Job: Your answer must be the lines from the one containing "none -> tan 1x1 plate [225,170,266,206]" through the last line below, copied exactly, with no pictures.

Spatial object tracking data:
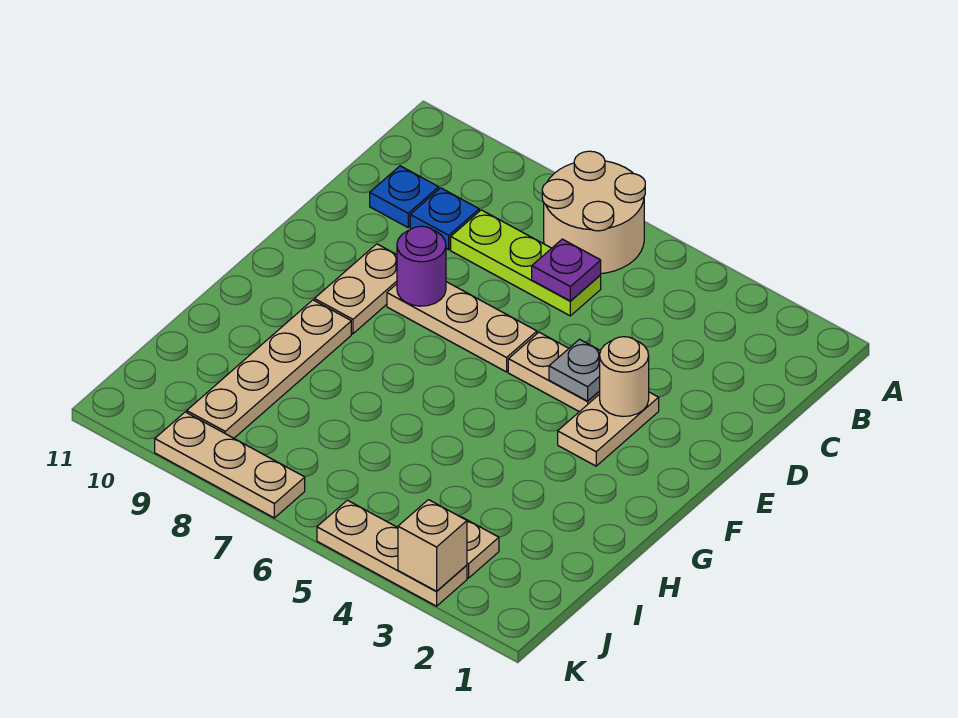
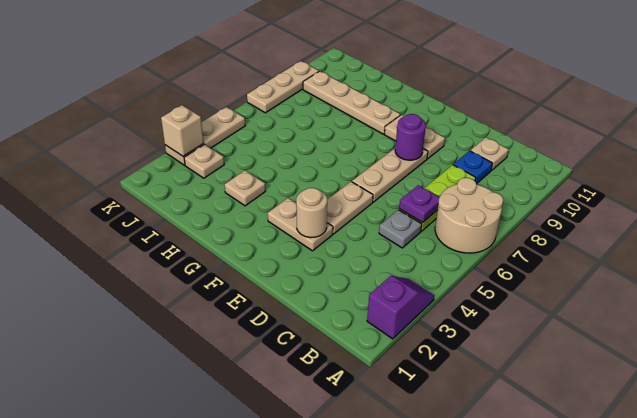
none -> purple 1x2 slope [367,276,434,339]
blue 1x1 plate [370,166,439,227] -> tan 1x1 plate [470,138,509,170]
grey 1x1 plate [549,339,600,401] -> grey 1x1 plate moved to [379,210,422,248]
none -> tan 1x1 plate [225,170,266,206]

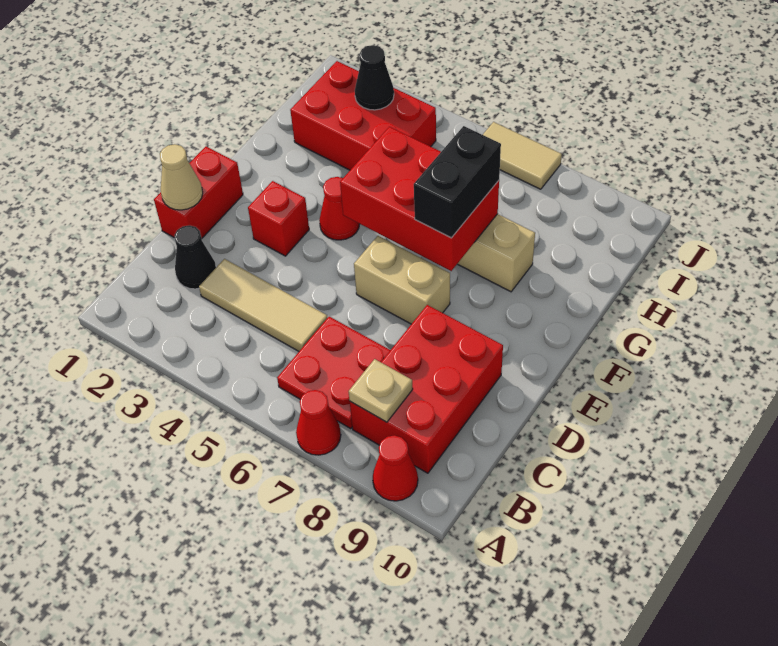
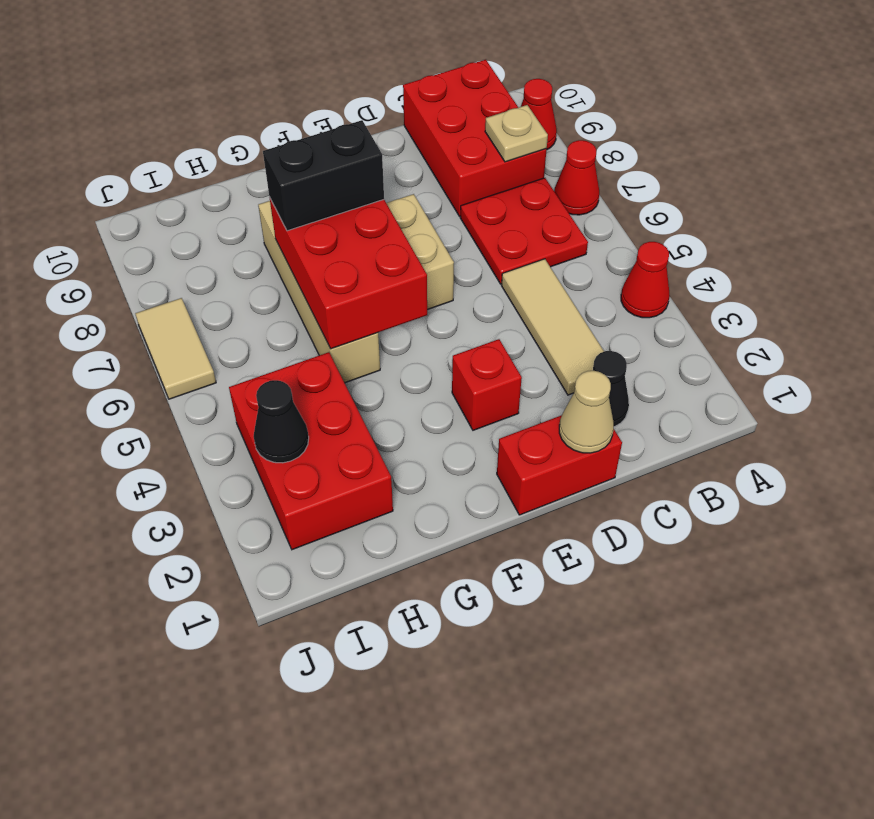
red 2x3 brick [350,305,503,473] -> red 2x3 brick turned to [403,60,547,216]
red 1x1 cone [319,177,360,240] -> red 1x1 cone moved to [621,242,670,318]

Answer:
none -> tan 1x1 plate [225,170,266,206]

red 2x3 brick [350,305,503,473] -> red 2x3 brick turned to [403,60,547,216]
red 1x1 cone [319,177,360,240] -> red 1x1 cone moved to [621,242,670,318]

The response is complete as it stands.